**Exercise**
Copy exactly the lines from the one containing "Objects in satellite" through the last line of the records, both included, and nothing more.

**Supplied material**
Content starts

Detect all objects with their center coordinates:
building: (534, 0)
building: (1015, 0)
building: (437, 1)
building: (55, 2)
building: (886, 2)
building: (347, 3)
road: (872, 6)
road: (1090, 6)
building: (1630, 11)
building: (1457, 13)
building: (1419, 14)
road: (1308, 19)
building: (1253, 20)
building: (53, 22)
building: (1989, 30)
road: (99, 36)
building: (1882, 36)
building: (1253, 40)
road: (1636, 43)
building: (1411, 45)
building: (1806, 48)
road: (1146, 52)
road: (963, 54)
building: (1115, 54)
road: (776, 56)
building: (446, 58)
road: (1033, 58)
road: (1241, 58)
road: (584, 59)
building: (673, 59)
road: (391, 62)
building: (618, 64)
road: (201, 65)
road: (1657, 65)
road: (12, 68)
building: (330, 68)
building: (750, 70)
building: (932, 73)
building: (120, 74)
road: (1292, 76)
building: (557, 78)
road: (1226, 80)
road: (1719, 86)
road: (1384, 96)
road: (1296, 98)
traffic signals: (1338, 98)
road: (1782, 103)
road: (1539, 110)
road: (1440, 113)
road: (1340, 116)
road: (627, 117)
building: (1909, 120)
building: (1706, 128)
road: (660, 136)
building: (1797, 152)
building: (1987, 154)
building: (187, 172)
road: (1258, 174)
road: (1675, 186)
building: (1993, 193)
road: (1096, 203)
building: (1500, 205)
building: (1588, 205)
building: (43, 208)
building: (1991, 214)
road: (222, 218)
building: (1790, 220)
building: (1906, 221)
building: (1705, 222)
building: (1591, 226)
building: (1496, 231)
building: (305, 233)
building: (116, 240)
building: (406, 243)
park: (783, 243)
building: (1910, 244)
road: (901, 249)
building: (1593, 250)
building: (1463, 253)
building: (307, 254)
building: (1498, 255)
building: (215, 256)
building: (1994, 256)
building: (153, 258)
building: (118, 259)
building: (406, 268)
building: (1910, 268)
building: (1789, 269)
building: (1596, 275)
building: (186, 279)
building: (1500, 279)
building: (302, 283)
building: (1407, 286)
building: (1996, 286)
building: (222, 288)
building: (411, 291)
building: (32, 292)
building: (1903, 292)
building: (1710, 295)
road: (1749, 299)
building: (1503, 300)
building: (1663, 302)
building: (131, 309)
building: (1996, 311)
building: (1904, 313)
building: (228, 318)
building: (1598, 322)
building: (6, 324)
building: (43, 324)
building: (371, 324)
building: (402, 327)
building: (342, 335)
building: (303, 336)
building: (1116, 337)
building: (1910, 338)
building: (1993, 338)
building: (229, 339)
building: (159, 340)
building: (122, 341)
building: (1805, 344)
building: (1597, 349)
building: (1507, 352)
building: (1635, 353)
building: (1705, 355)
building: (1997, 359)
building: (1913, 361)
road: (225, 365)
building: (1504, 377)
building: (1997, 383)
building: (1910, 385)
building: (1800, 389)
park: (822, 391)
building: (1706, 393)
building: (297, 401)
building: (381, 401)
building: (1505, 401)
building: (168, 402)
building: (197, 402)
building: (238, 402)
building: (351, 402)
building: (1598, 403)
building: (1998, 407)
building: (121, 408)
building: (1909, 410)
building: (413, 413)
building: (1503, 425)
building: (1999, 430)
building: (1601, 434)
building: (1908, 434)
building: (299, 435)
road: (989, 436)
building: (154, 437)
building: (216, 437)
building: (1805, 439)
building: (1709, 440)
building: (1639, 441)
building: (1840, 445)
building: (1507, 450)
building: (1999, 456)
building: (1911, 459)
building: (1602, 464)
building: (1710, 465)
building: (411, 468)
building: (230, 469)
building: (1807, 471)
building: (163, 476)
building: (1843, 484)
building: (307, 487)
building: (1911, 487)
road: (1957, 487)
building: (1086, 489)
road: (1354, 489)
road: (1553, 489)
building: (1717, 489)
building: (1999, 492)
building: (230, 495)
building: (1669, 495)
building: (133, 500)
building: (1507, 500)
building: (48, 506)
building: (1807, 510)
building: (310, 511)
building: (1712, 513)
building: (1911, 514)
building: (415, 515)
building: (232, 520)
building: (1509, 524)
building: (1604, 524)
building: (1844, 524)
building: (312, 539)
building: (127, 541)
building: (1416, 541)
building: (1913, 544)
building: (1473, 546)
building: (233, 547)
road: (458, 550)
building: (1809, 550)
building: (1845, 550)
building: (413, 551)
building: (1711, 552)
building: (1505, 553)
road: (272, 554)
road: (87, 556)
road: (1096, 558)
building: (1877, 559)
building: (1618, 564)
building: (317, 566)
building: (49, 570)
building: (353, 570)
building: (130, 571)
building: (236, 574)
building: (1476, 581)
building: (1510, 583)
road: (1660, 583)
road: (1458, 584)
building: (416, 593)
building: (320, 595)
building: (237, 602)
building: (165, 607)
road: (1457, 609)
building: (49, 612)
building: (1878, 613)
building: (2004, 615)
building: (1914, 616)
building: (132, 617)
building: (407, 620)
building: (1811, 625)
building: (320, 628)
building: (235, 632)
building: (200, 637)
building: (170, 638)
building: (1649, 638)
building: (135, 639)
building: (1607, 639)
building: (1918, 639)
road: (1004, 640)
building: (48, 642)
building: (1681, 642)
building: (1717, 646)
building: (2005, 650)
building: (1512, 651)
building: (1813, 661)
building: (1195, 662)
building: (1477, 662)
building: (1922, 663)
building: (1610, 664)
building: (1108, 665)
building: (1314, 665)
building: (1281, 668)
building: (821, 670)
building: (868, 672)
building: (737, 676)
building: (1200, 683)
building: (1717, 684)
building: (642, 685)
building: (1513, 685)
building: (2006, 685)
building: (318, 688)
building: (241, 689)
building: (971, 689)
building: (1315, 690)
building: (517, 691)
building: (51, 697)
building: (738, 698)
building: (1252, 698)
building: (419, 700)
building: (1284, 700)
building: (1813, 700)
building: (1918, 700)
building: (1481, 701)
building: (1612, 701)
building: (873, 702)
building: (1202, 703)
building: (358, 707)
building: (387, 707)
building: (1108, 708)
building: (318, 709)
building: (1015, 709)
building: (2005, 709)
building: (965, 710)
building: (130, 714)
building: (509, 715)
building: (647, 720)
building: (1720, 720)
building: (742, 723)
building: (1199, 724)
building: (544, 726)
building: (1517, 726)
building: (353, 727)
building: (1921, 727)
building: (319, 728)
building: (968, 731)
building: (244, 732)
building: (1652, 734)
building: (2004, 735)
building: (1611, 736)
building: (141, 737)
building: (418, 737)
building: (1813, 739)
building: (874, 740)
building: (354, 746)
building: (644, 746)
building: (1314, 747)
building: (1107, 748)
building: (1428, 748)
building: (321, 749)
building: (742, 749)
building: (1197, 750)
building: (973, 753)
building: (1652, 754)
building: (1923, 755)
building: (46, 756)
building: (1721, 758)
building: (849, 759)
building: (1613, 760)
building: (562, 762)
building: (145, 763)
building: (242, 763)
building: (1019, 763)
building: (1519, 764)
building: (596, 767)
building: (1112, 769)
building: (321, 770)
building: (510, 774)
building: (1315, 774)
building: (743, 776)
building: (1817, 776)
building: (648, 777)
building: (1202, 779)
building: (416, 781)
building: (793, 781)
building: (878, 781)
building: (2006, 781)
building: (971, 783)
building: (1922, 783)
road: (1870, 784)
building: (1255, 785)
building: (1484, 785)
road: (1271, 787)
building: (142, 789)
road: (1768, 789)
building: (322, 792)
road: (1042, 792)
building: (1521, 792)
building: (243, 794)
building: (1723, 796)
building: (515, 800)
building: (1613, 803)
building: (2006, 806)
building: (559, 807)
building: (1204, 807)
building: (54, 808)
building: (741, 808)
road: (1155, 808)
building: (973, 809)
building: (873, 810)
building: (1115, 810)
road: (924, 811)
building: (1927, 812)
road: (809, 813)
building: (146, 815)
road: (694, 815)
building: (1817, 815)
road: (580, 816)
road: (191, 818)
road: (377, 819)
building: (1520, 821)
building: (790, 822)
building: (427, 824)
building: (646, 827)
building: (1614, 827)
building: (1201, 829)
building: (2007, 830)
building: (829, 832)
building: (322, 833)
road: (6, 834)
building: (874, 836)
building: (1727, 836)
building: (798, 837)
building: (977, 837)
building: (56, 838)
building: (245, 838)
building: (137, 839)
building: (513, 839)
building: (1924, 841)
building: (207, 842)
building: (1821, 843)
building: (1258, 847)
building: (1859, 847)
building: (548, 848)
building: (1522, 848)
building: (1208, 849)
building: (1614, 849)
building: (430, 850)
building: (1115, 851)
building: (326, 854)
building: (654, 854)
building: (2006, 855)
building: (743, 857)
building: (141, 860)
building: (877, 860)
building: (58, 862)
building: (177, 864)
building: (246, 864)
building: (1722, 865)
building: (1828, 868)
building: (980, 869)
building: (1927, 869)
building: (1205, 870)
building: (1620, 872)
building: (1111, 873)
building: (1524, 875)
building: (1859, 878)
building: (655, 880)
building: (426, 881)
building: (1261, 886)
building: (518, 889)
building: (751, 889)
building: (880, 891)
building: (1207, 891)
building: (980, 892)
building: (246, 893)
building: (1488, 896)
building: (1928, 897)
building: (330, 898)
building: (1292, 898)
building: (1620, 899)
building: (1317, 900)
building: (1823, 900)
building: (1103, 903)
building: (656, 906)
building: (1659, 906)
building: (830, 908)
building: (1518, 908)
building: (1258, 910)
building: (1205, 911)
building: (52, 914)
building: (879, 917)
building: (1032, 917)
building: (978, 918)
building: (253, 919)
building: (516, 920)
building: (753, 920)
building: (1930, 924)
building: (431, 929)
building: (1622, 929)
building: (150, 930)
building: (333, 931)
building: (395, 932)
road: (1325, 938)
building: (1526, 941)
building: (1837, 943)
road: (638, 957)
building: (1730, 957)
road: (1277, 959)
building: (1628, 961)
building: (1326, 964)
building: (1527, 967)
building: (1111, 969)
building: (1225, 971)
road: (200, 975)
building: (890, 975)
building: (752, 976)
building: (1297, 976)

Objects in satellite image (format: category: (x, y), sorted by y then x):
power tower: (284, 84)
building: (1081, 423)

Content ends

**Result**
Objects in satellite image (format: category: (x, y), sorted by y then x):
power tower: (284, 84)
building: (1081, 423)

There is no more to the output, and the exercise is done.